[Provided records]:
# # # #

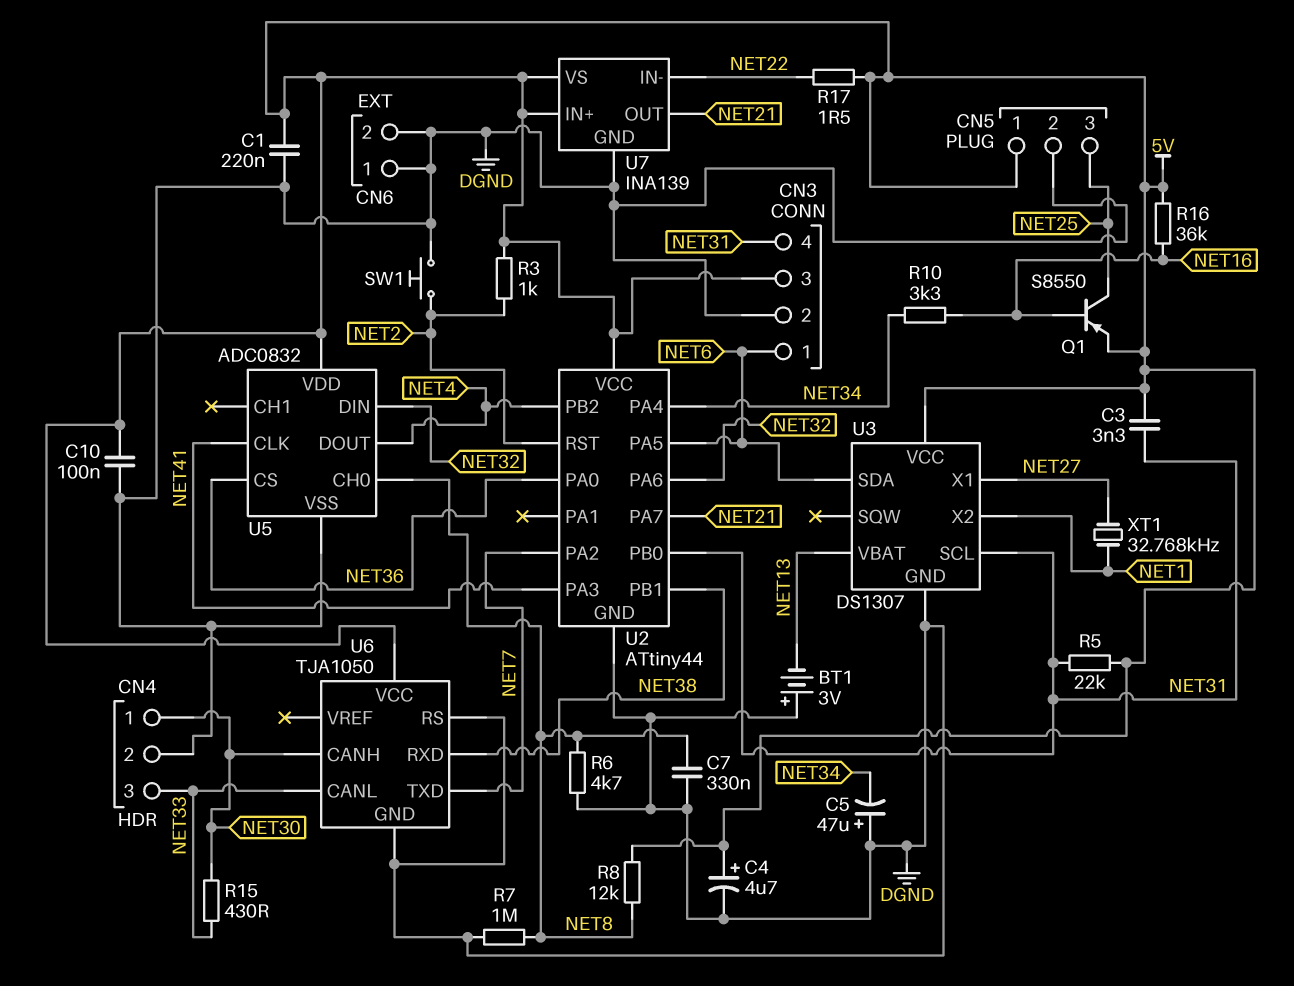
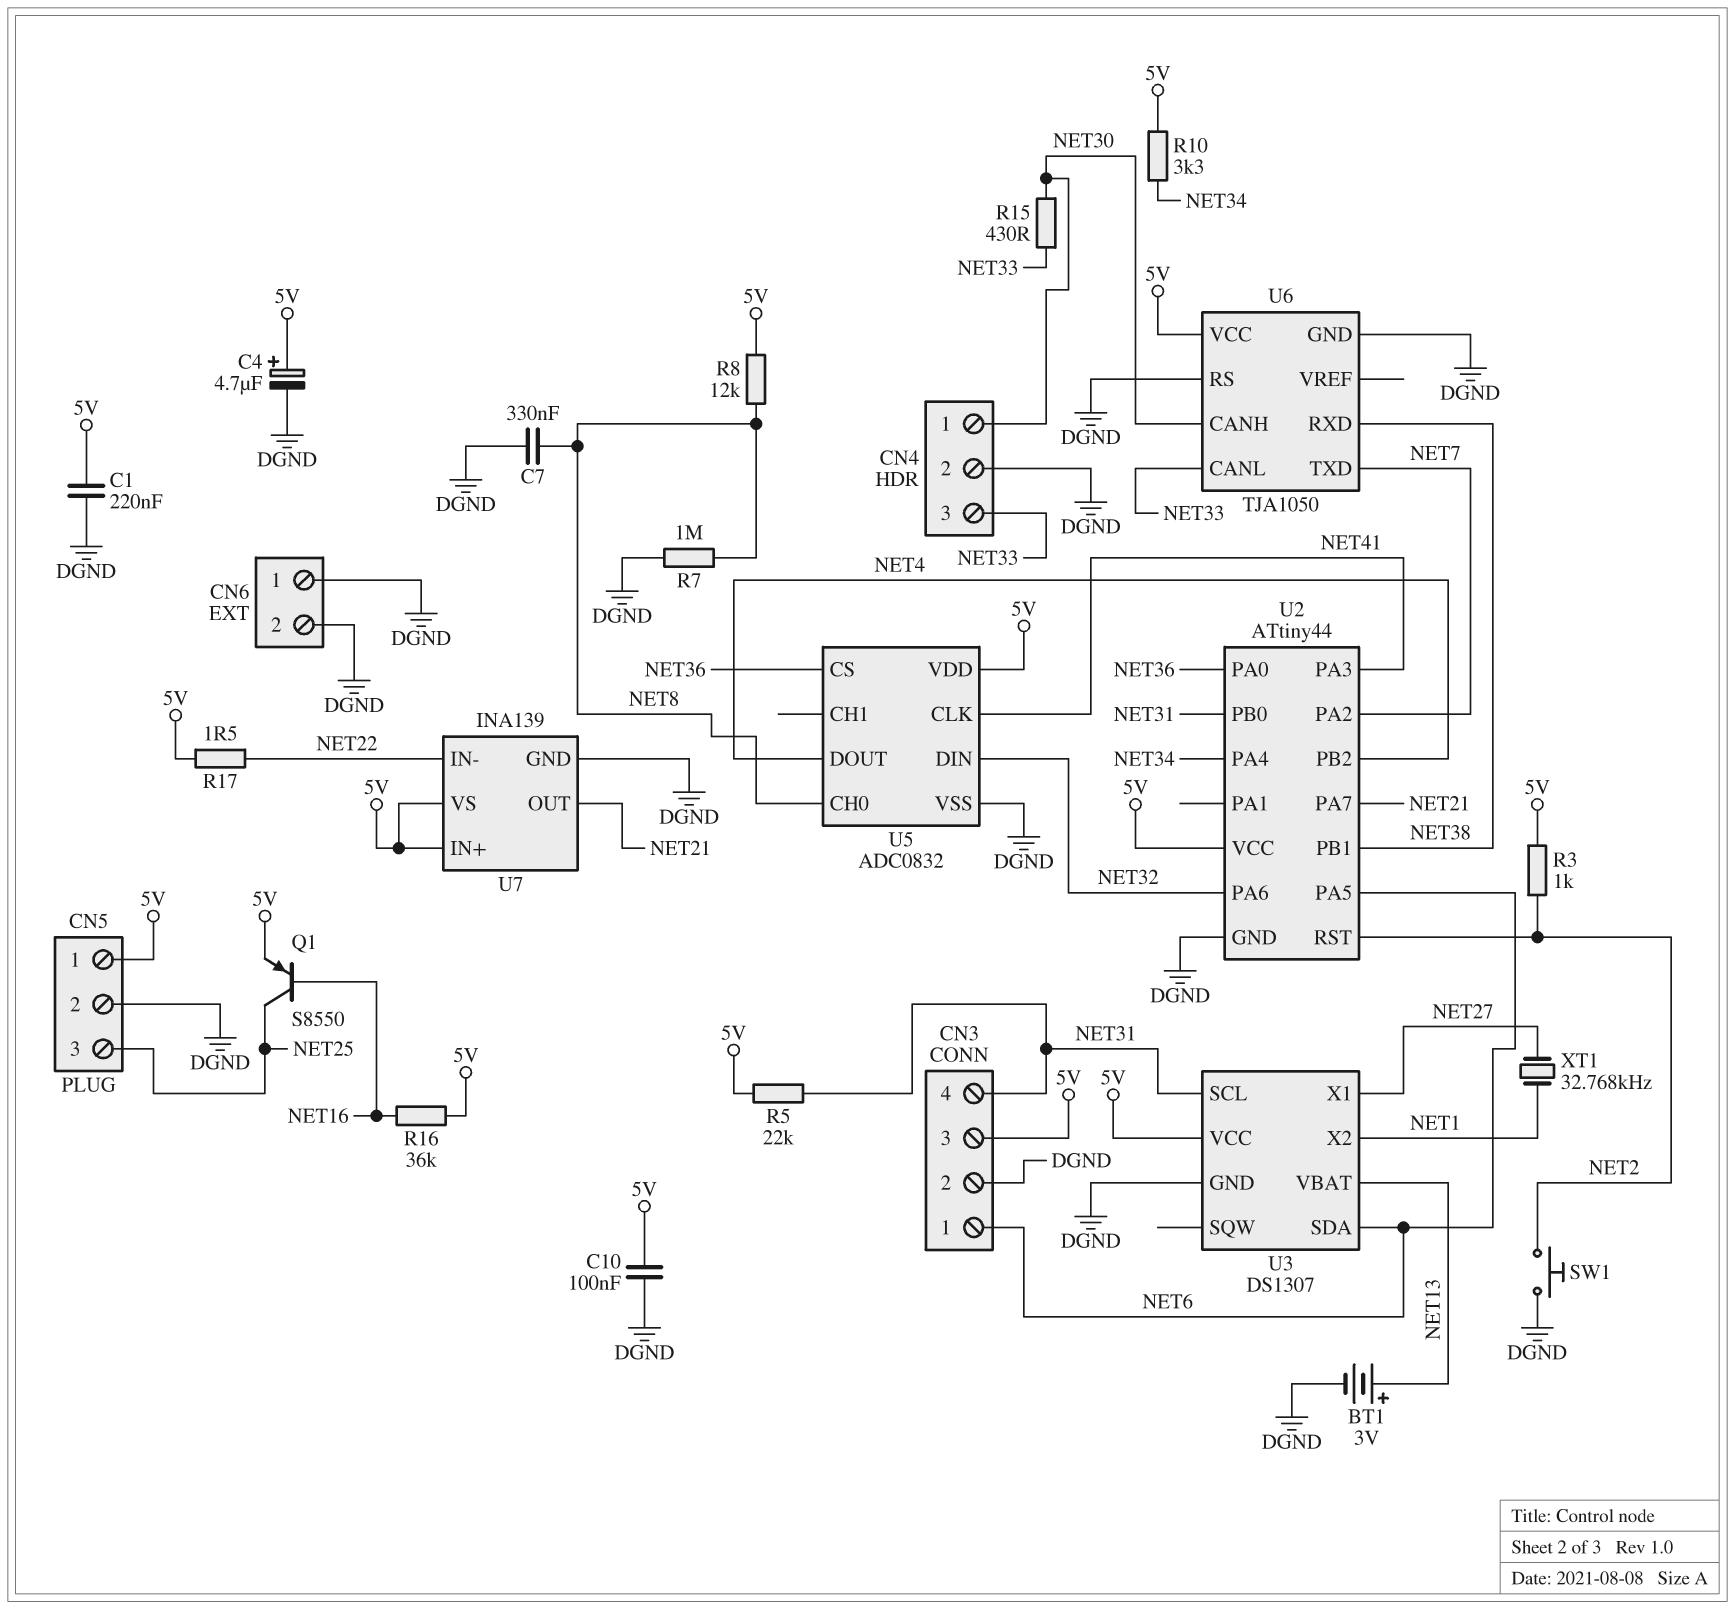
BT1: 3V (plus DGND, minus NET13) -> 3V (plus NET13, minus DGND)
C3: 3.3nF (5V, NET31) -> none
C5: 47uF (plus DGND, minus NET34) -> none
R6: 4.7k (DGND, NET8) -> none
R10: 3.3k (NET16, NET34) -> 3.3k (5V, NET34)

# # # #

Everything from the line with "C3: 3.3nF (5V, NET31) -> none" through the last line of the entries is to be written out again, unchanged; nothing else belongs in the answer.

C3: 3.3nF (5V, NET31) -> none
C5: 47uF (plus DGND, minus NET34) -> none
R6: 4.7k (DGND, NET8) -> none
R10: 3.3k (NET16, NET34) -> 3.3k (5V, NET34)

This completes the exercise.